→ **To be done**:
Can you turn every line of the material below into a JSON list of strings, one string per line, with blank lines skipped and the picture lines left out?

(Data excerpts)
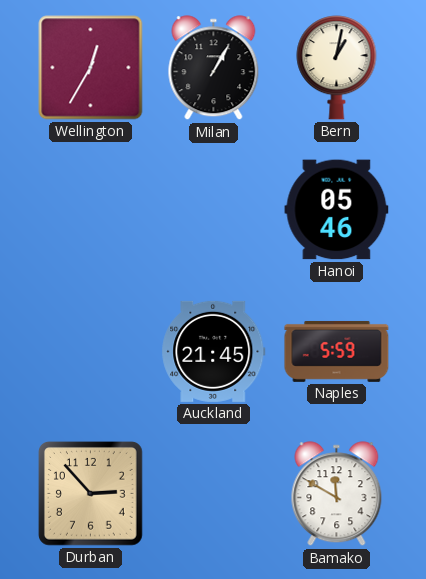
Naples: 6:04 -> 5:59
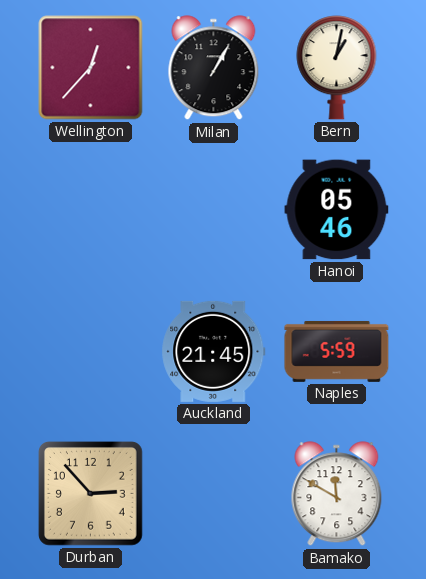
Wellington: 12:35 -> 12:37
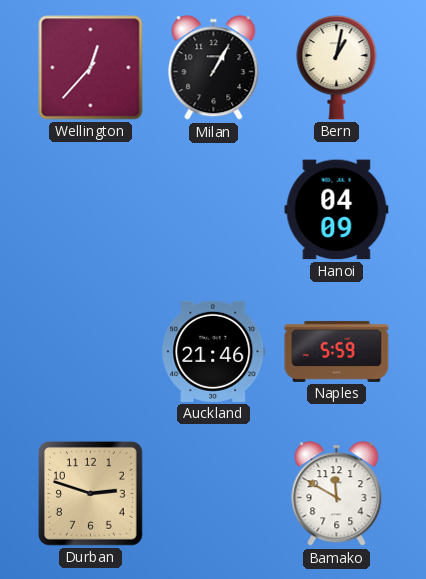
Hanoi: 05:46 -> 04:09
Auckland: 21:45 -> 21:46
Durban: 2:53 -> 2:48
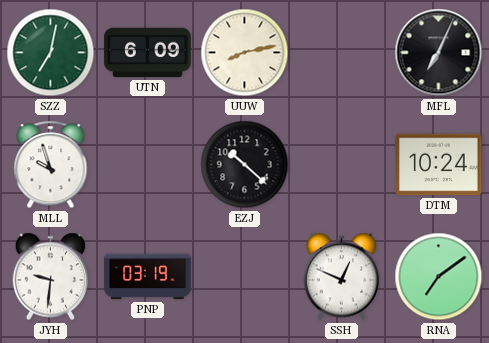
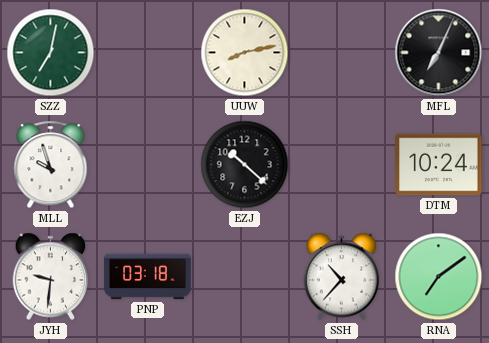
UTN: 6:09 -> none
PNP: 03:19 -> 03:18
SSH: 12:49 -> 10:37
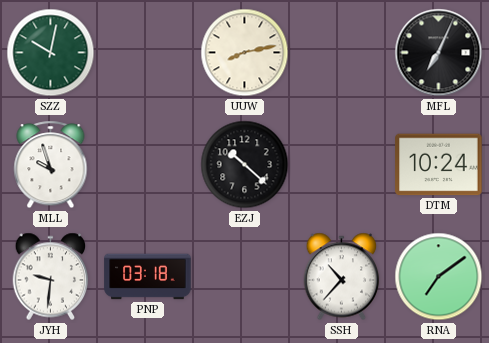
SZZ: 7:02 -> 10:02
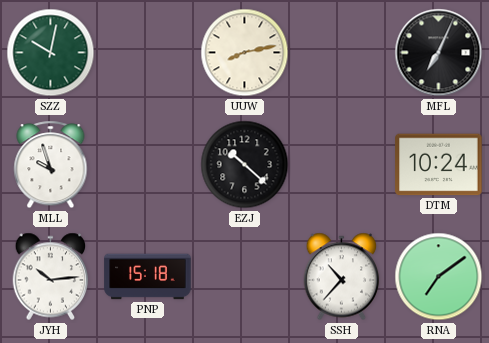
JYH: 9:31 -> 10:14
PNP: 03:18 -> 15:18
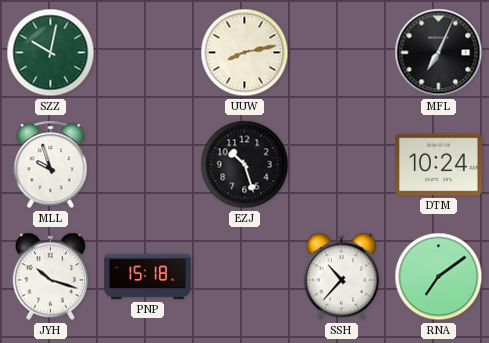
EZJ: 10:22 -> 10:27
JYH: 10:14 -> 10:18
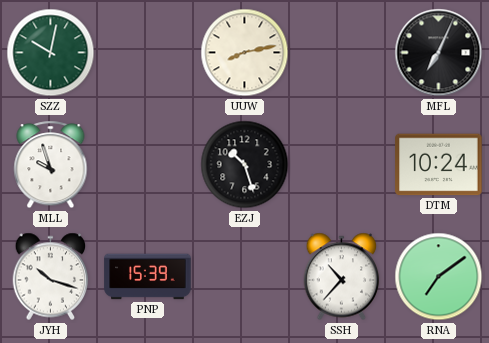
PNP: 15:18 -> 15:39
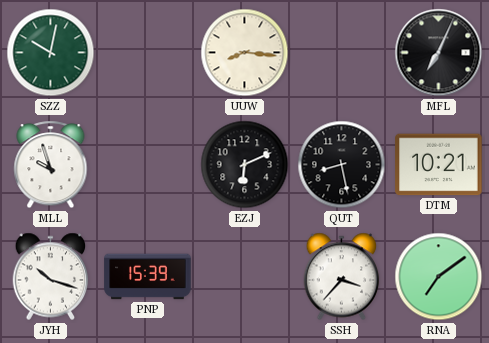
UUW: 8:13 -> 8:16
EZJ: 10:27 -> 6:11
QUT: none -> 8:28
DTM: 10:24 -> 10:21
SSH: 10:37 -> 3:37
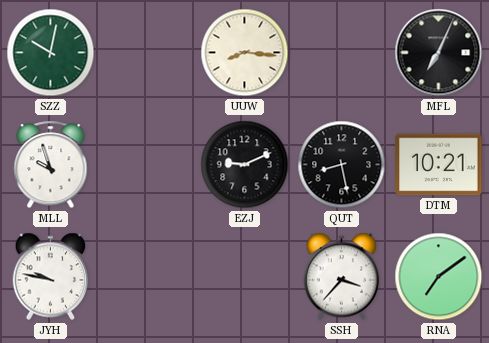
EZJ: 6:11 -> 9:11
JYH: 10:18 -> 9:47
PNP: 15:39 -> none
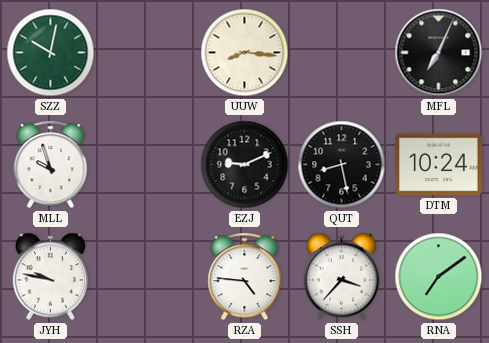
DTM: 10:21 -> 10:24
RZA: none -> 4:46
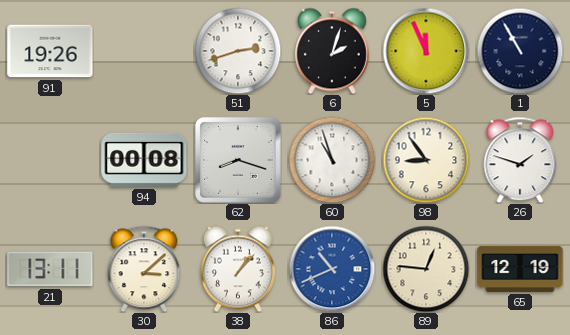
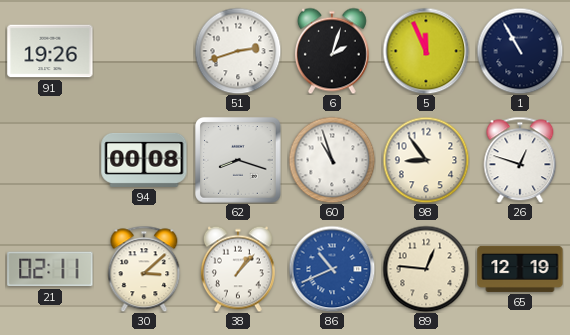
26: 1:48 -> 12:48
21: 13:11 -> 02:11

→ **Response**:
[
  "Naples: 6:04 -> 5:59",
  "Wellington: 12:35 -> 12:37",
  "Hanoi: 05:46 -> 04:09",
  "Auckland: 21:45 -> 21:46",
  "Durban: 2:53 -> 2:48",
  "UTN: 6:09 -> none",
  "PNP: 03:19 -> 03:18",
  "SSH: 12:49 -> 10:37",
  "SZZ: 7:02 -> 10:02",
  "JYH: 9:31 -> 10:14",
  "PNP: 03:18 -> 15:18",
  "EZJ: 10:22 -> 10:27",
  "JYH: 10:14 -> 10:18",
  "PNP: 15:18 -> 15:39",
  "UUW: 8:13 -> 8:16",
  "EZJ: 10:27 -> 6:11",
  "QUT: none -> 8:28",
  "DTM: 10:24 -> 10:21",
  "SSH: 10:37 -> 3:37",
  "EZJ: 6:11 -> 9:11",
  "JYH: 10:18 -> 9:47",
  "PNP: 15:39 -> none",
  "DTM: 10:21 -> 10:24",
  "RZA: none -> 4:46",
  "26: 1:48 -> 12:48",
  "21: 13:11 -> 02:11"
]